Exercise prompt:
Lines below that include "brown" are the answer; copy each one.

Provided entries:
###
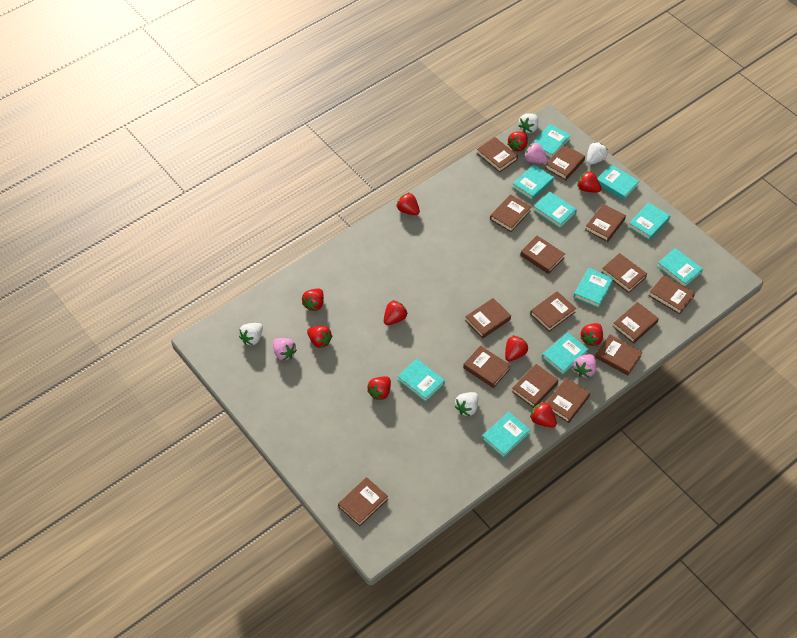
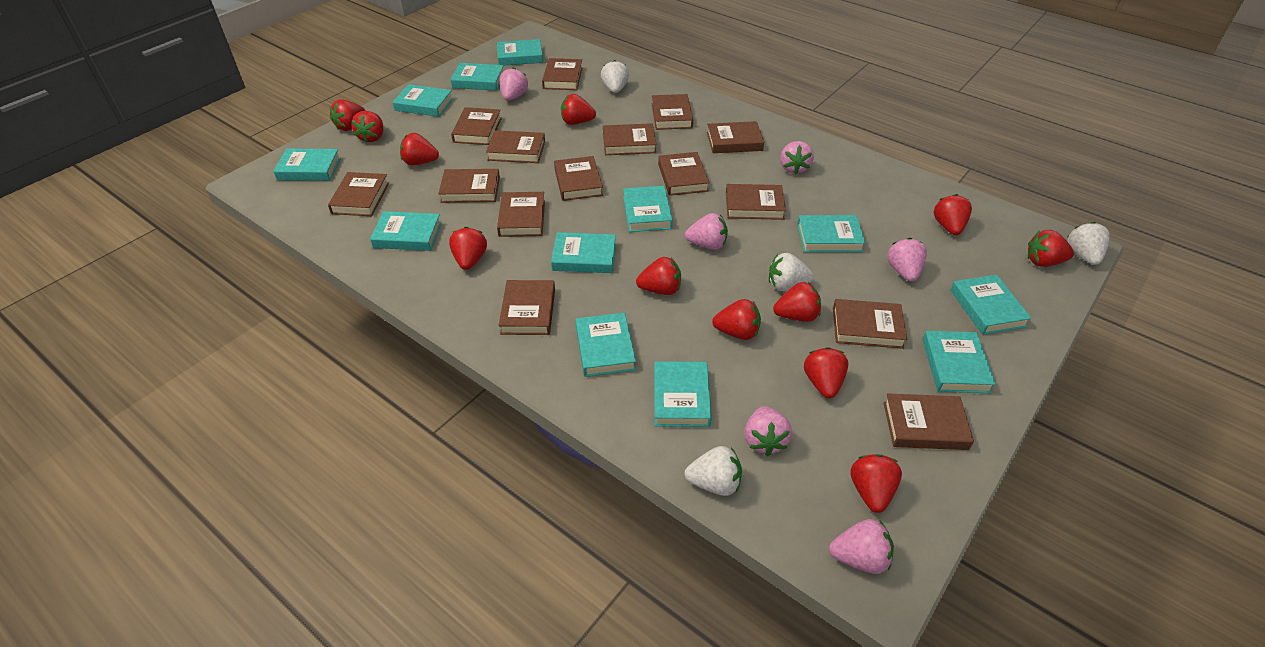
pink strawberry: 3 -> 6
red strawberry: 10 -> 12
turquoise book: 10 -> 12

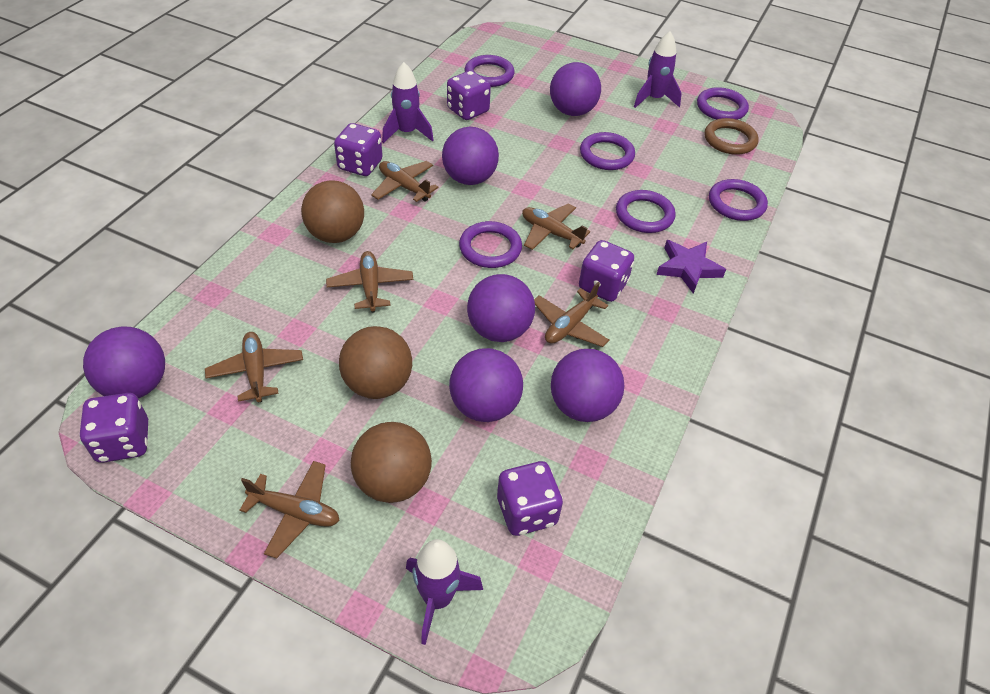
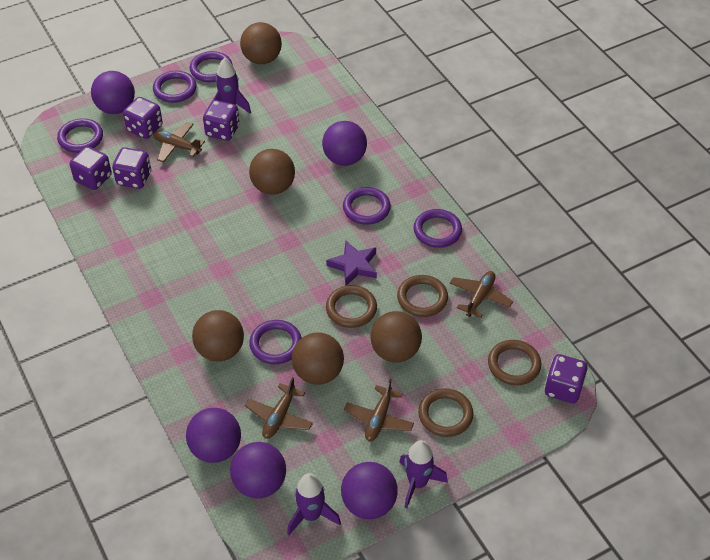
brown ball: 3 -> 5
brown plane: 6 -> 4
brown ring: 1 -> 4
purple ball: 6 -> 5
###
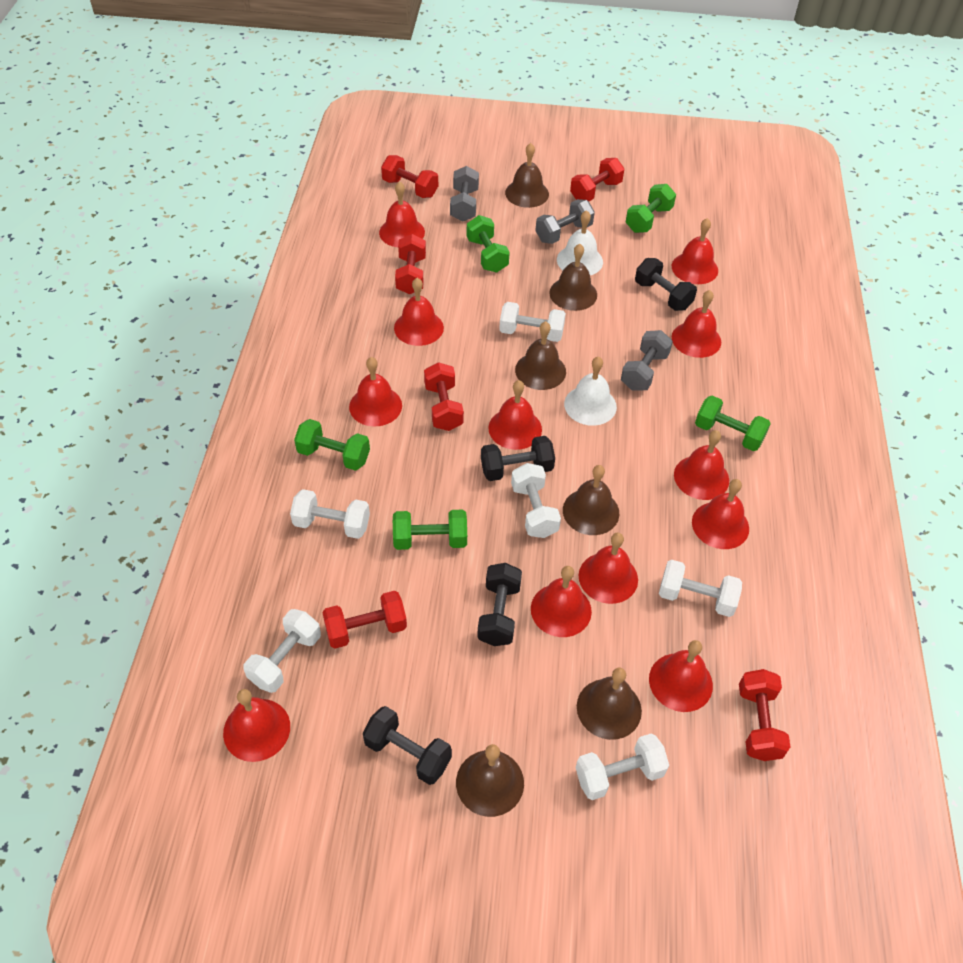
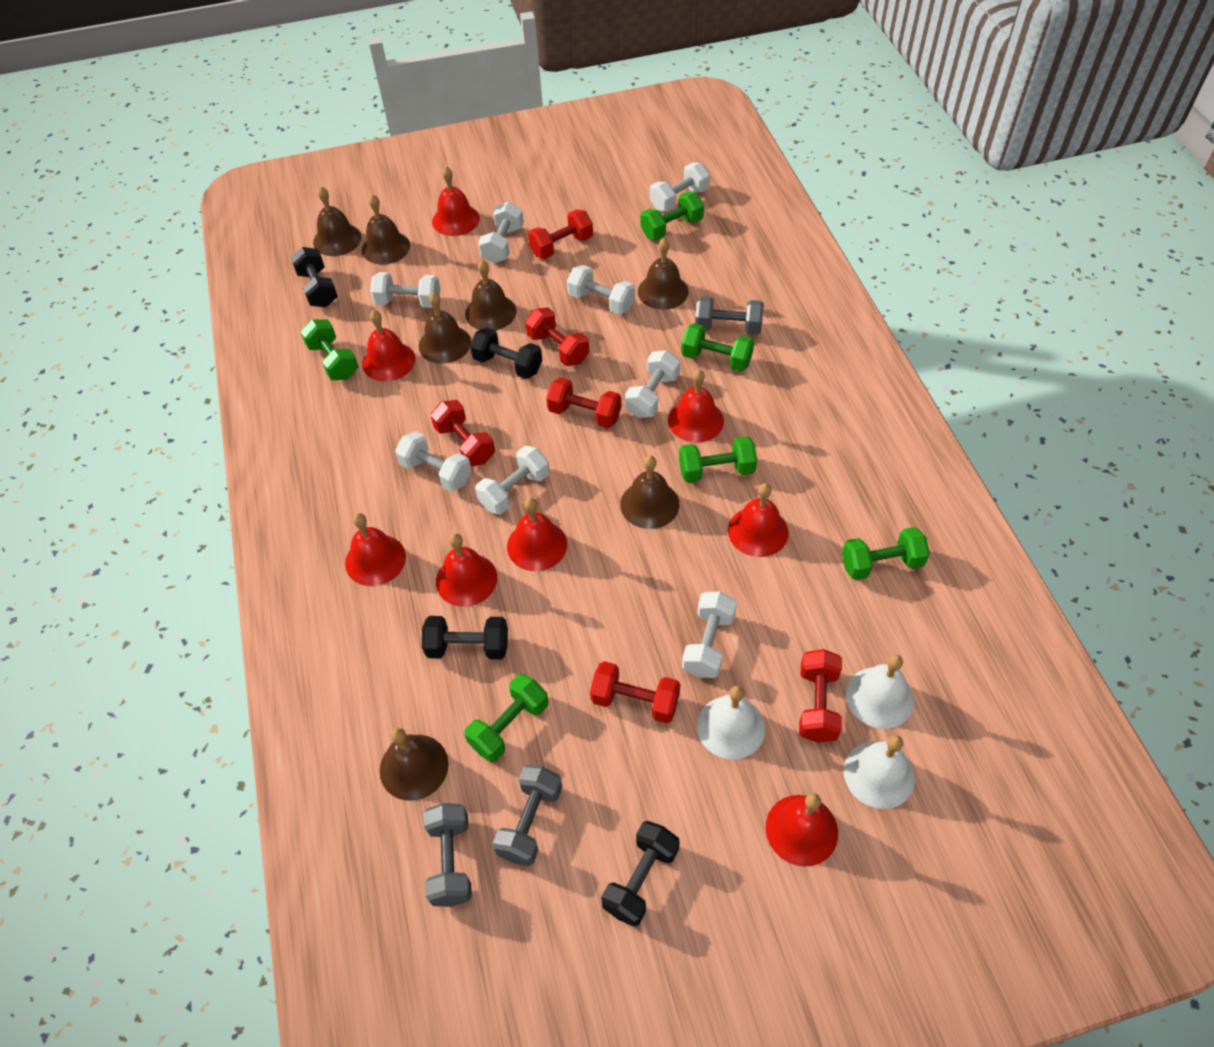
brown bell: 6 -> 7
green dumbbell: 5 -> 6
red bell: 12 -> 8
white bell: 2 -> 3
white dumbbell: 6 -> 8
###
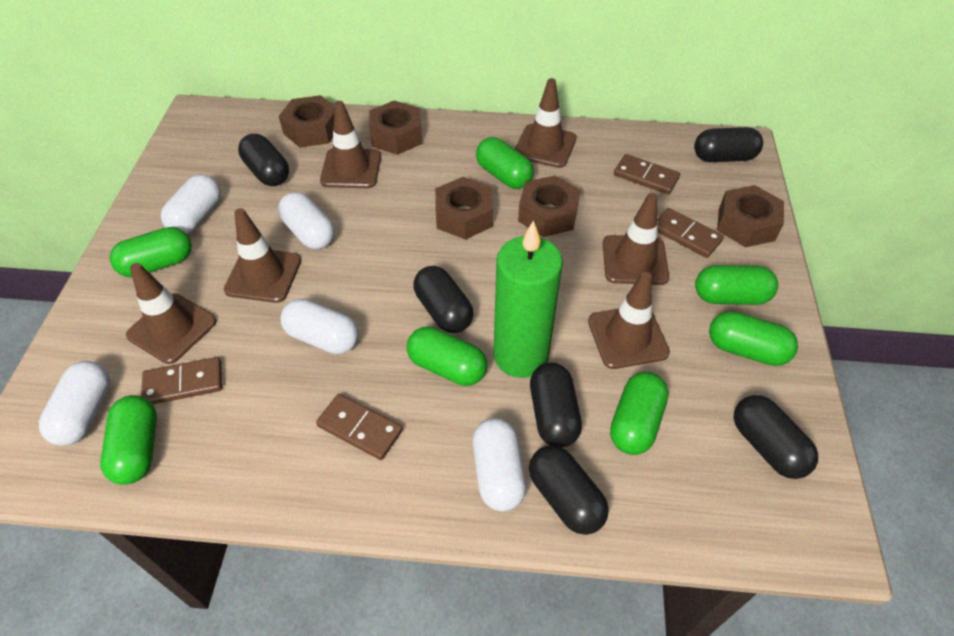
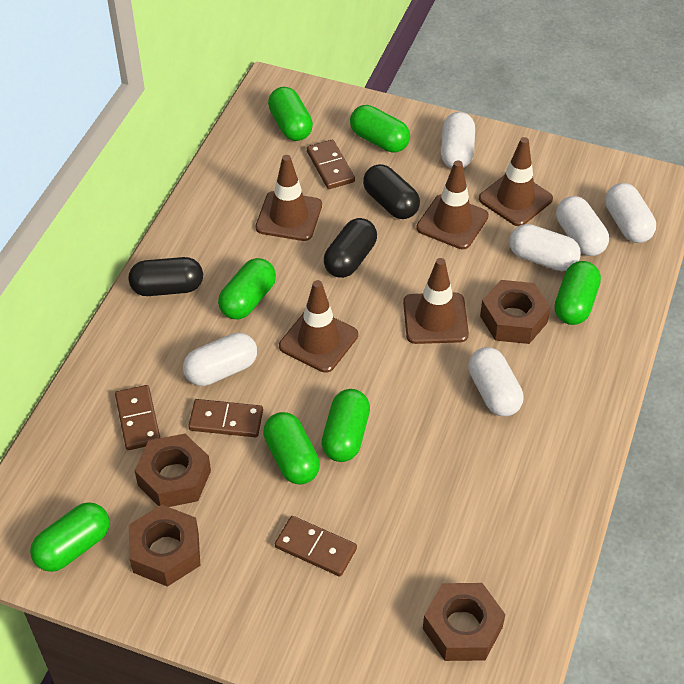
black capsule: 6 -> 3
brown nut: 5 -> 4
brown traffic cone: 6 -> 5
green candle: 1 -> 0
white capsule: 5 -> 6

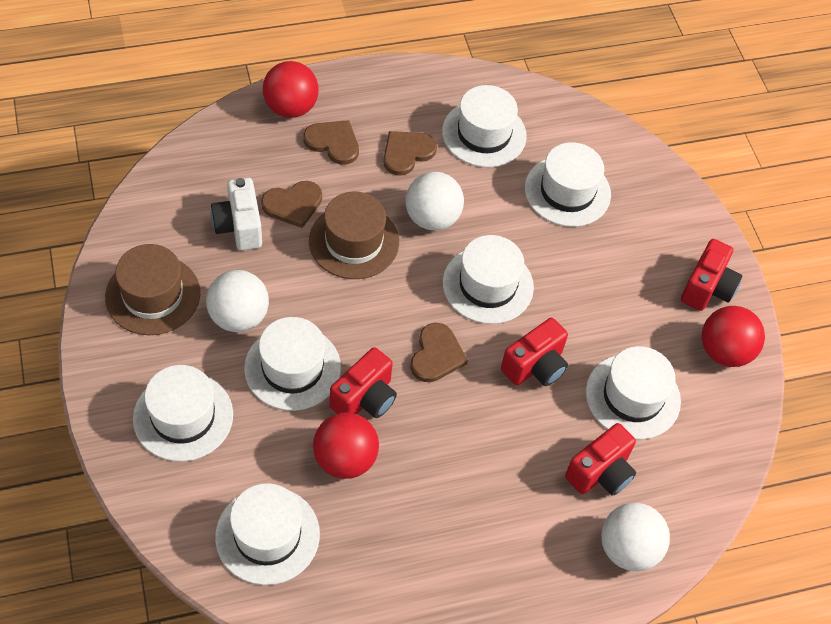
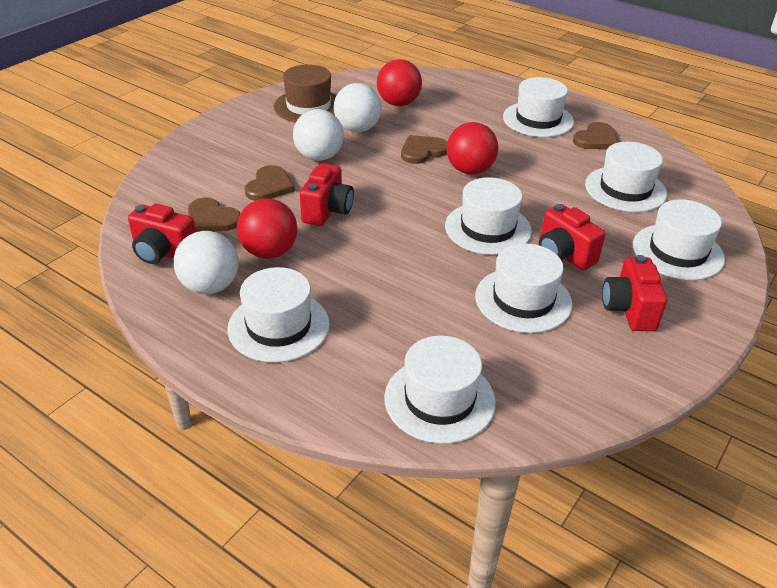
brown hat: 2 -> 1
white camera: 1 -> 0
###
Result for this exercise:
brown ball: 3 -> 5
brown plane: 6 -> 4
brown ring: 1 -> 4
brown bell: 6 -> 7
brown nut: 5 -> 4
brown traffic cone: 6 -> 5
brown hat: 2 -> 1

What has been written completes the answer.